> [REQUIRED WORK]: Give the number of lines in the records below that include the word "ROBOT", and add nothing to it.

(Scene change data)

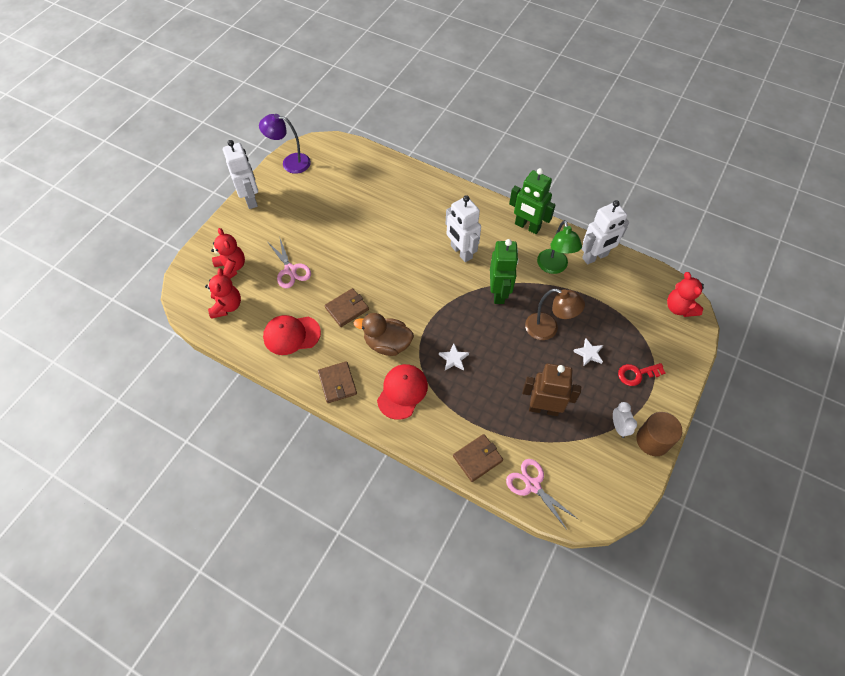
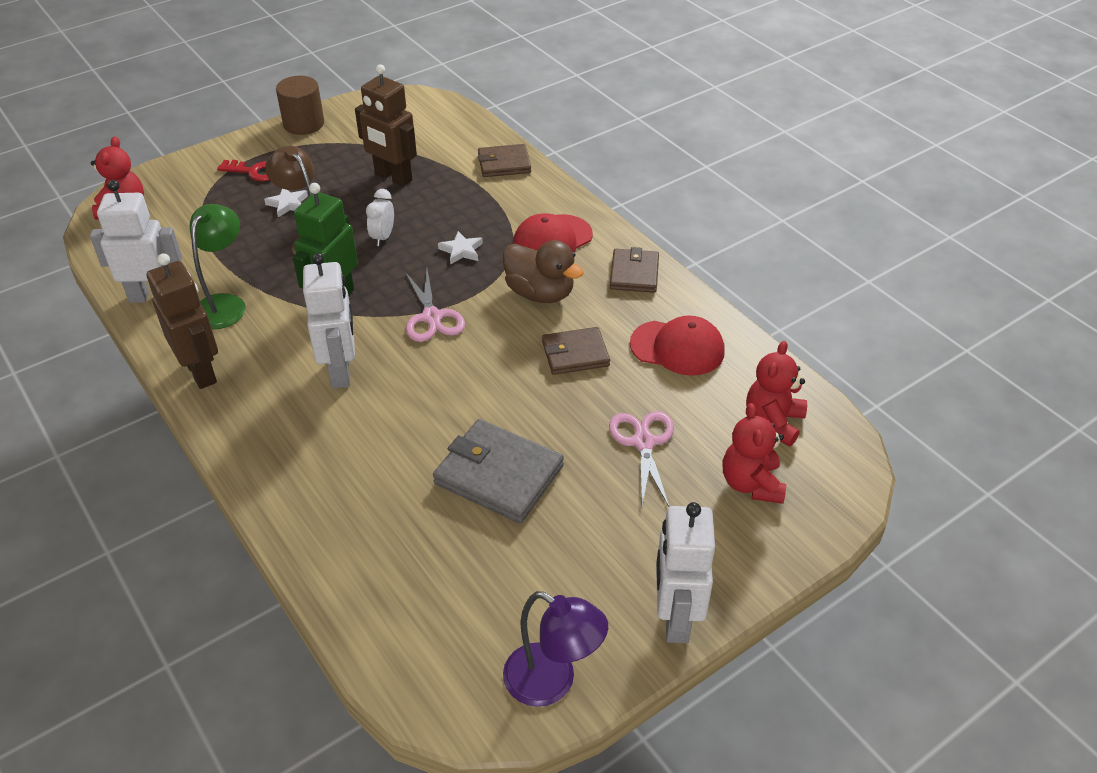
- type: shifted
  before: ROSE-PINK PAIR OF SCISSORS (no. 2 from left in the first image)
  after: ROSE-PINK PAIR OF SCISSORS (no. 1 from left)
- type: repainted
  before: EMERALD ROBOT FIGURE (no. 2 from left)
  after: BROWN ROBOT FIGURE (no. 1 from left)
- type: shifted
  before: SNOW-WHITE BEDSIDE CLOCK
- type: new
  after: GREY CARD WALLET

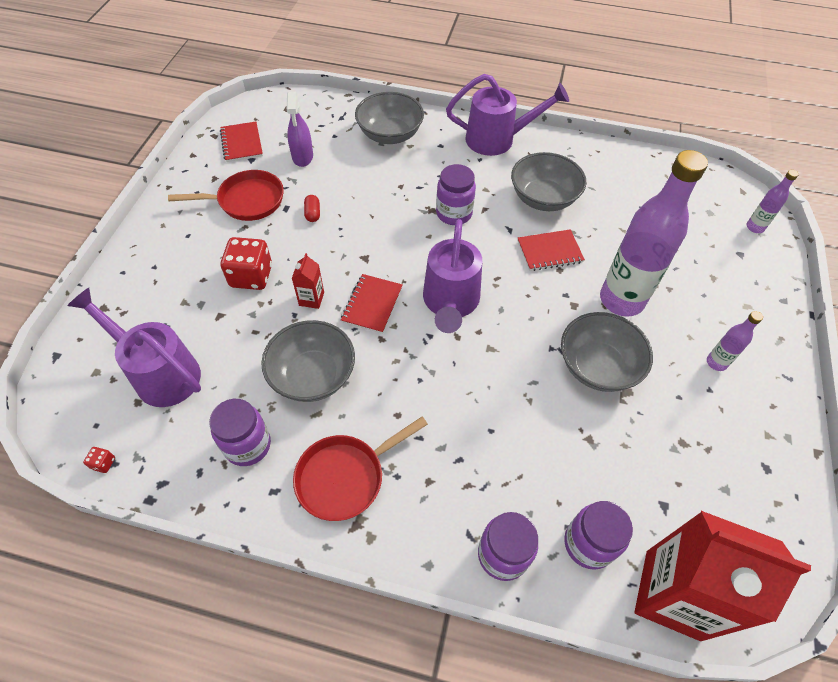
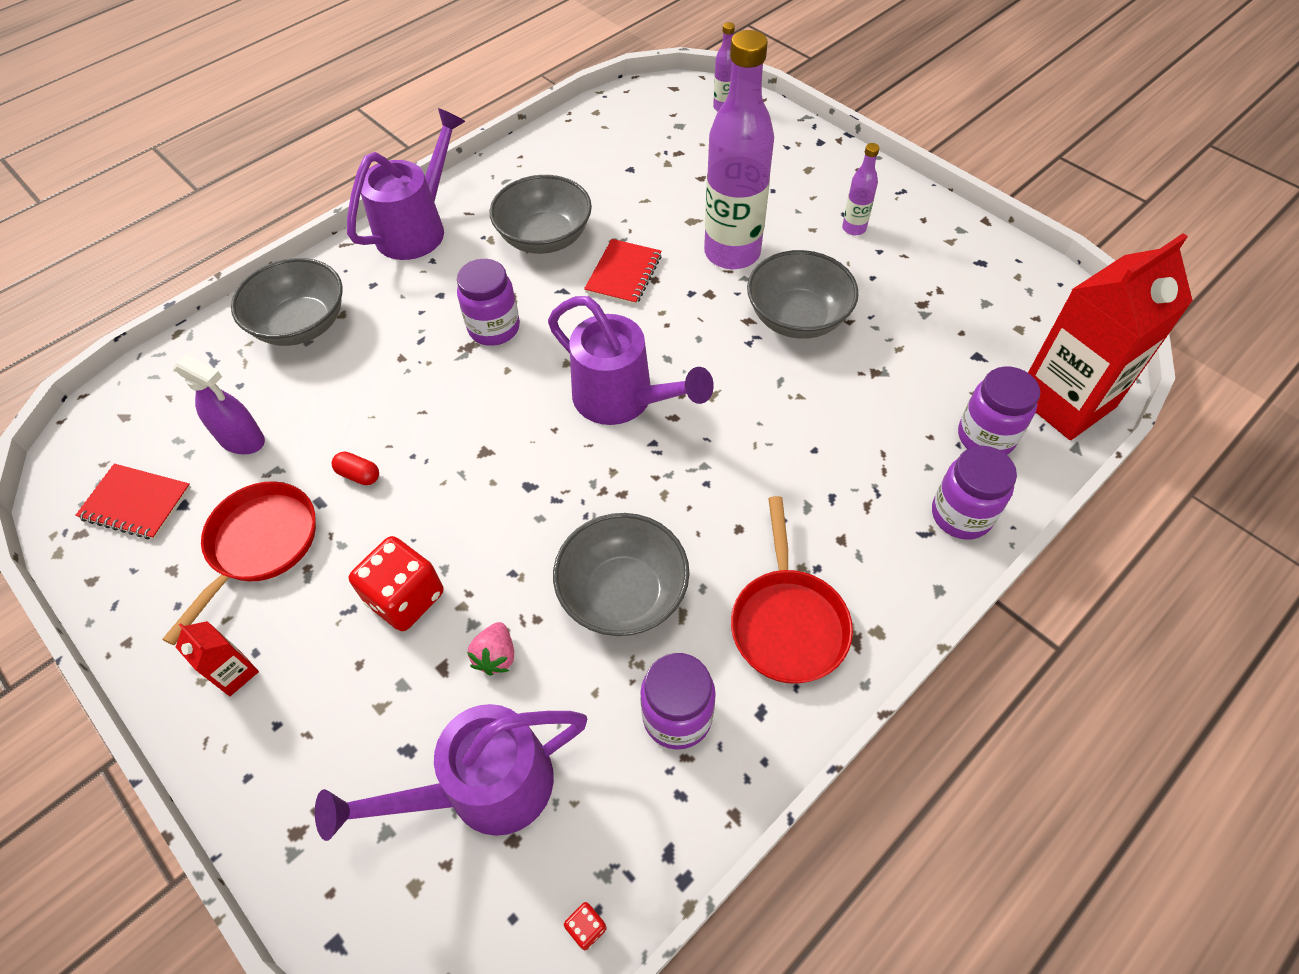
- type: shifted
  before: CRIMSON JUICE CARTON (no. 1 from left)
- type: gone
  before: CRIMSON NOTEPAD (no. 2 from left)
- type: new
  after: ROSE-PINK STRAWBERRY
* * *
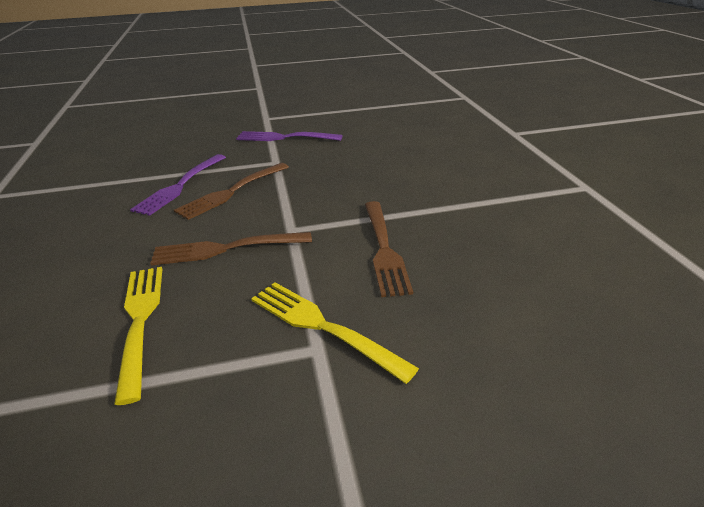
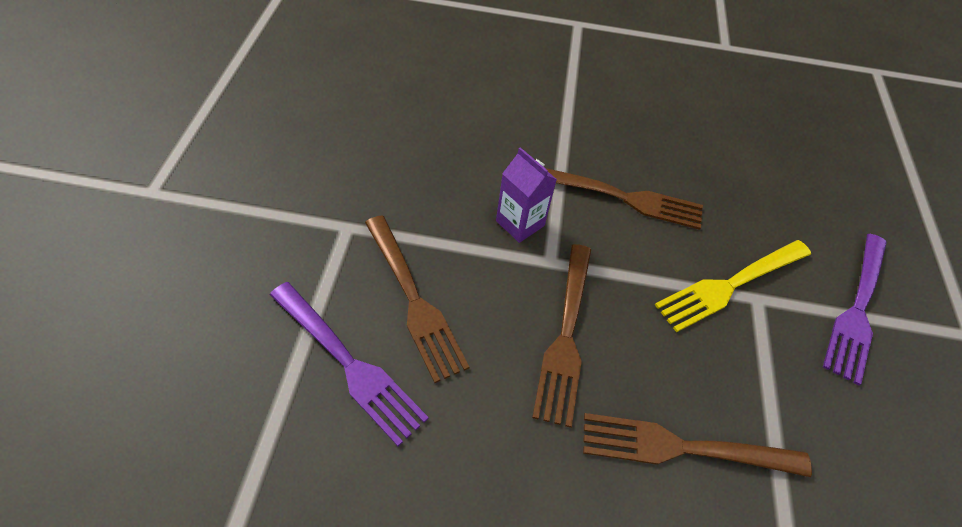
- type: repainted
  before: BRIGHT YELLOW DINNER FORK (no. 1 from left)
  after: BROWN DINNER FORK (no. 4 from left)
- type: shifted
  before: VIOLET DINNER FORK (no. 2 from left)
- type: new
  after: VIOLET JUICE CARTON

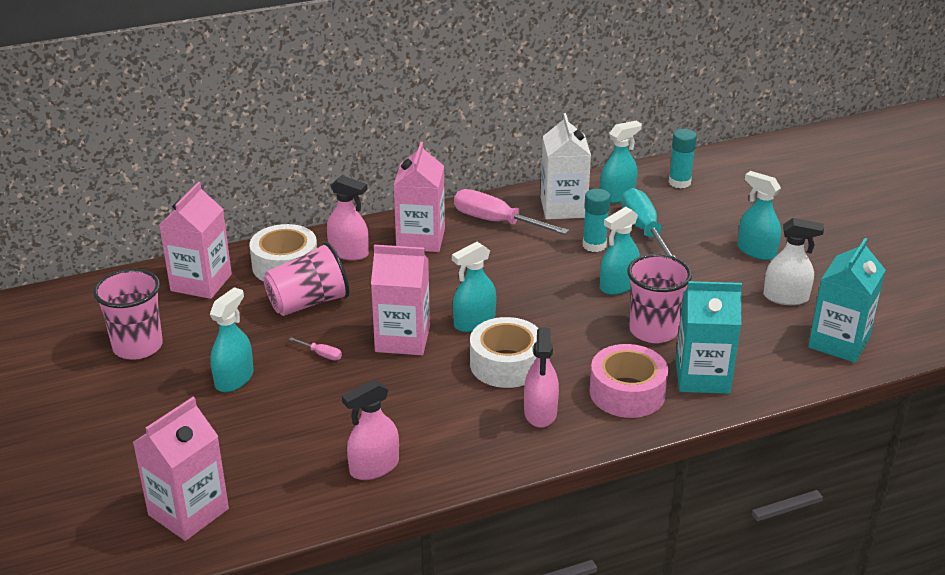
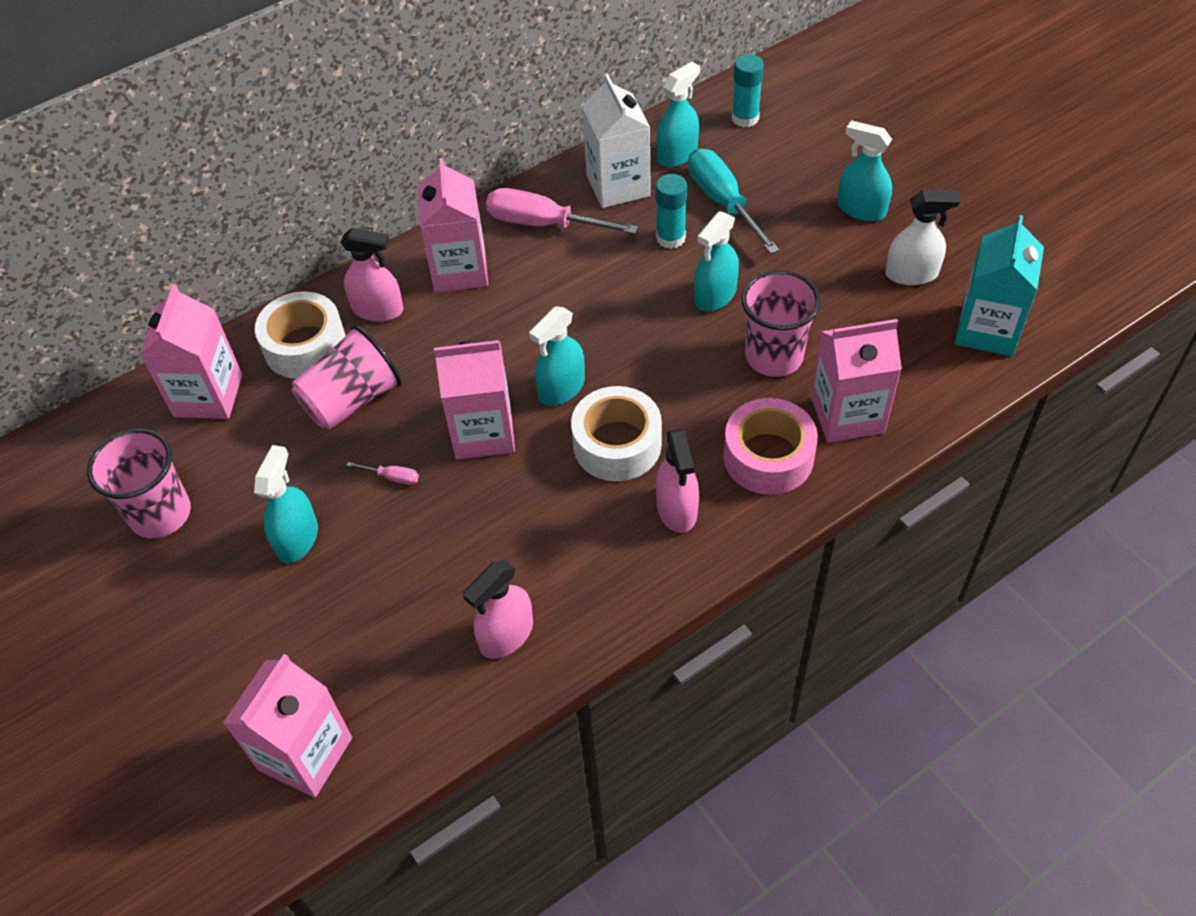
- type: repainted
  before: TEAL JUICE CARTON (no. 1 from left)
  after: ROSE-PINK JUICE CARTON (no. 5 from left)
---
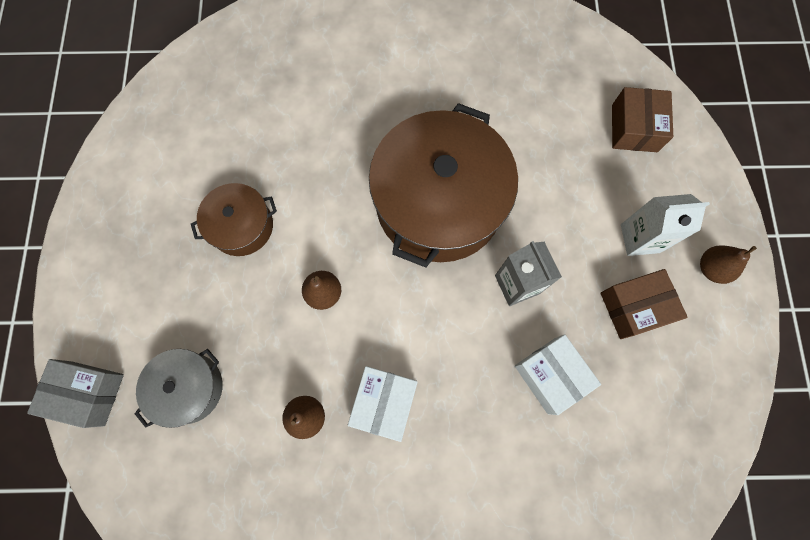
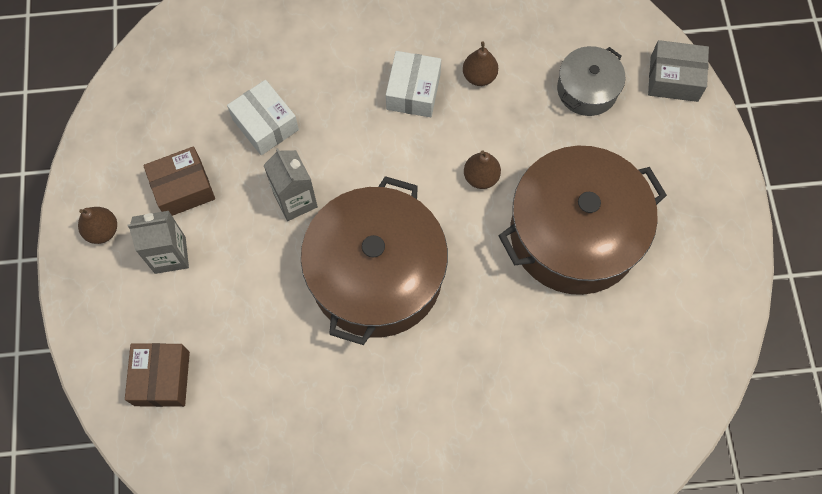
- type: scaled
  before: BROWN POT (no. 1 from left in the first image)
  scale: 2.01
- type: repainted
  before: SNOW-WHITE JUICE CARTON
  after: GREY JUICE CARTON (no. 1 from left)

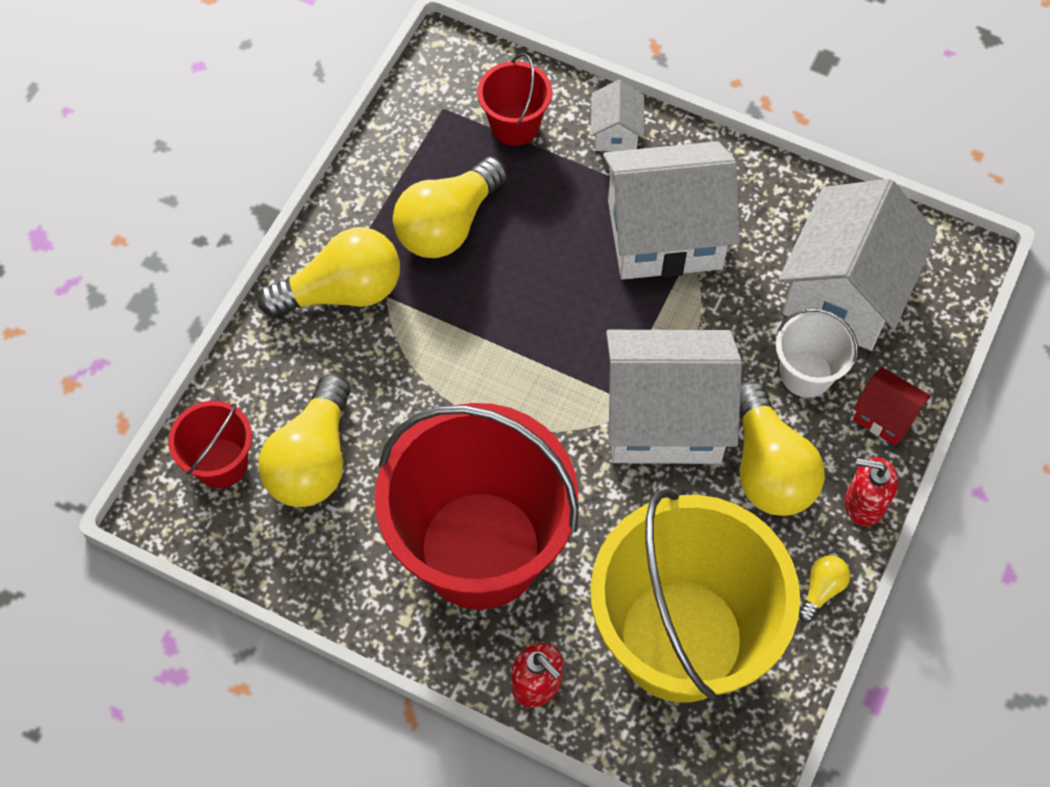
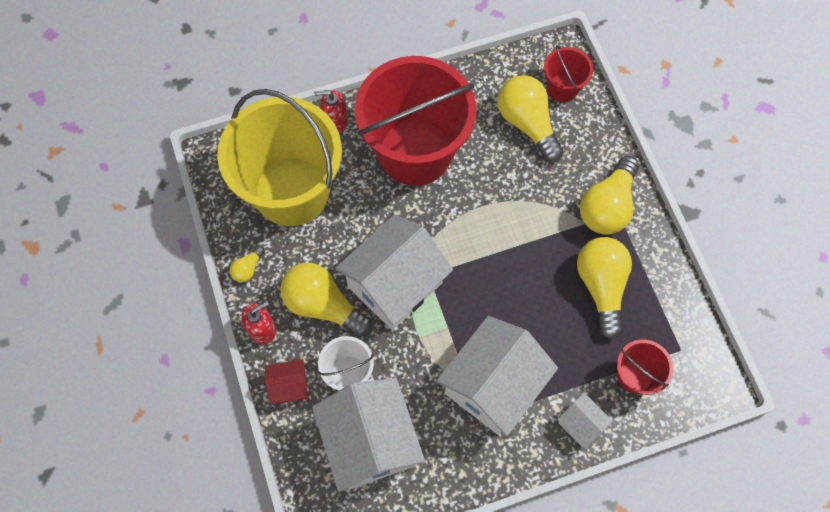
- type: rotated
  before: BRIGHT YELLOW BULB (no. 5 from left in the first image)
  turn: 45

> [OUTPUT FOR THIS TASK]: 2